● **Task material**

━━━━━━━━━━━━━━━━━━━━━━━━━━━━━━

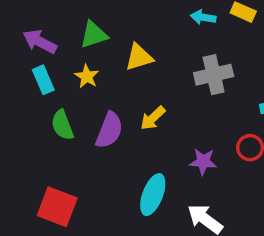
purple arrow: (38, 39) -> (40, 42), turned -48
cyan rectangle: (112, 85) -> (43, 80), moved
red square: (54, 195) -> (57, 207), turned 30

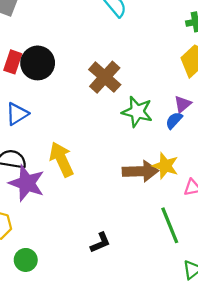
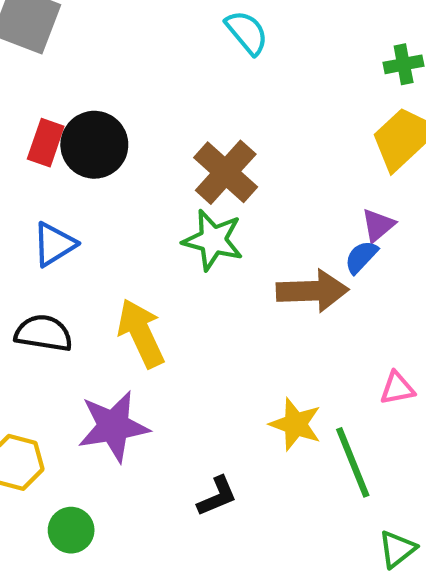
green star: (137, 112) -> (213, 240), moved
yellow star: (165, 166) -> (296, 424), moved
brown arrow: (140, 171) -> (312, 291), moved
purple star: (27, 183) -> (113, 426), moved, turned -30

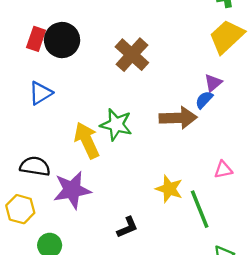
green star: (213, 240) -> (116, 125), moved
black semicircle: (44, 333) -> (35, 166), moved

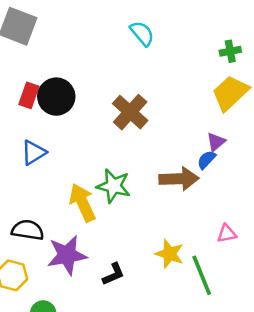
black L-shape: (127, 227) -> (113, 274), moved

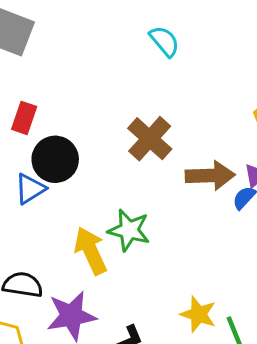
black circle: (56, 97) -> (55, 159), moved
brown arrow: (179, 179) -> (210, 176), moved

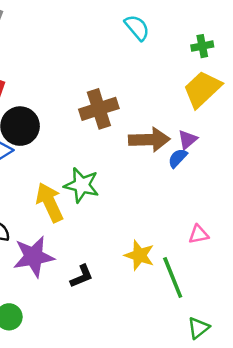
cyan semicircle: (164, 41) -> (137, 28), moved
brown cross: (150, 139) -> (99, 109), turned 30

━━━━━━━━━━━━━━━━━━━━━━━━━━━━━━

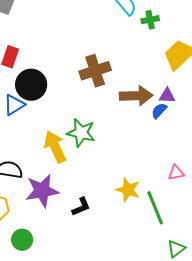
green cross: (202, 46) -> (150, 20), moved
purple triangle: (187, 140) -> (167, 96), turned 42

━━━━━━━━━━━━━━━━━━━━━━━━━━━━━━

● **Task requirements**
Repeat, word for word, the lines of the material above from the one holding "black L-shape: (127, 227)" through the one holding "brown cross: (150, 139)". Leave out pictures.

● **Solution to the exercise**
black L-shape: (127, 227) -> (113, 274), moved

black circle: (56, 97) -> (55, 159), moved
brown arrow: (179, 179) -> (210, 176), moved

cyan semicircle: (164, 41) -> (137, 28), moved
brown cross: (150, 139) -> (99, 109), turned 30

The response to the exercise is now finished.